▶ **Task description**
Please check every line of the listing for "purple" and copy each line where it is found.

▶ **Supplied records**
__________

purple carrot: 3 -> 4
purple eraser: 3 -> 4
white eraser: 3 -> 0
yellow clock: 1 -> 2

__________

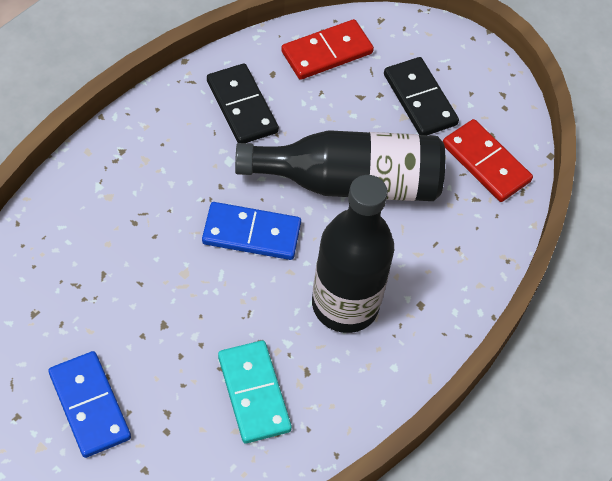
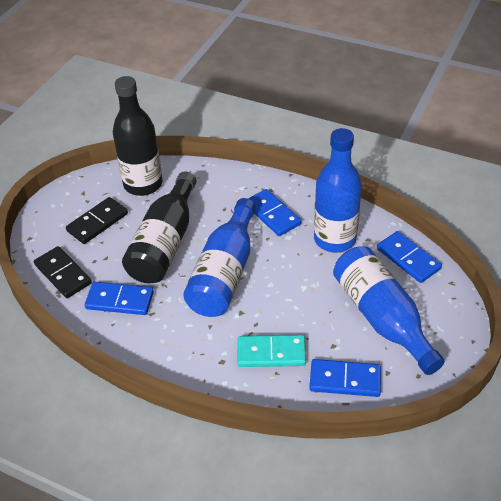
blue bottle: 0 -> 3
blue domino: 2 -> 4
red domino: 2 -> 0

__________

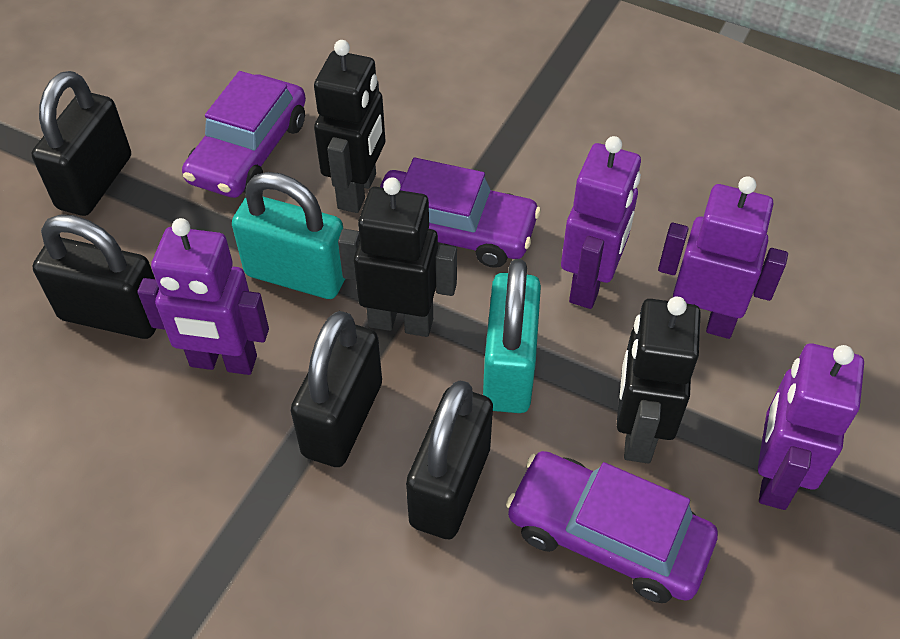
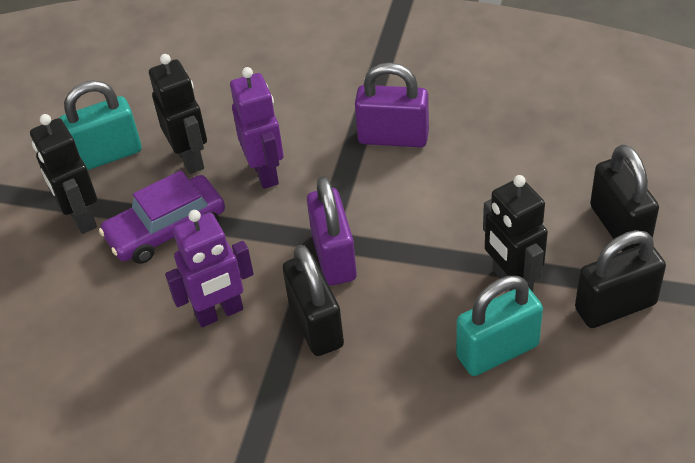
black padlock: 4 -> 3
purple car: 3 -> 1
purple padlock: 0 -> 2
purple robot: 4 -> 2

__________

▶ **Written solution**
purple carrot: 3 -> 4
purple eraser: 3 -> 4
purple car: 3 -> 1
purple padlock: 0 -> 2
purple robot: 4 -> 2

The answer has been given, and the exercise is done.